Stored data entries:

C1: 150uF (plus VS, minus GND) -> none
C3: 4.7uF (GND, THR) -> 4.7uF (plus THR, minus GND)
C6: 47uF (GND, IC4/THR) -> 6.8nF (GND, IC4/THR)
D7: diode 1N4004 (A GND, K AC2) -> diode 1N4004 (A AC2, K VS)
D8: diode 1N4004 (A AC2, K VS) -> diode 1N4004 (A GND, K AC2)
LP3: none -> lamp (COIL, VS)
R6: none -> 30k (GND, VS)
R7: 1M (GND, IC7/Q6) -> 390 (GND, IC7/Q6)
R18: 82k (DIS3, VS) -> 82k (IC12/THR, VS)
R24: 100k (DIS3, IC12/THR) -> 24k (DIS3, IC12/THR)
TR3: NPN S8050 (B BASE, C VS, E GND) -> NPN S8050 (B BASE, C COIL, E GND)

→ **Try it**:
From the first line to the last, return the data above exactly.

→ **Exercise answer**:
C1: 150uF (plus VS, minus GND) -> none
C3: 4.7uF (GND, THR) -> 4.7uF (plus THR, minus GND)
C6: 47uF (GND, IC4/THR) -> 6.8nF (GND, IC4/THR)
D7: diode 1N4004 (A GND, K AC2) -> diode 1N4004 (A AC2, K VS)
D8: diode 1N4004 (A AC2, K VS) -> diode 1N4004 (A GND, K AC2)
LP3: none -> lamp (COIL, VS)
R6: none -> 30k (GND, VS)
R7: 1M (GND, IC7/Q6) -> 390 (GND, IC7/Q6)
R18: 82k (DIS3, VS) -> 82k (IC12/THR, VS)
R24: 100k (DIS3, IC12/THR) -> 24k (DIS3, IC12/THR)
TR3: NPN S8050 (B BASE, C VS, E GND) -> NPN S8050 (B BASE, C COIL, E GND)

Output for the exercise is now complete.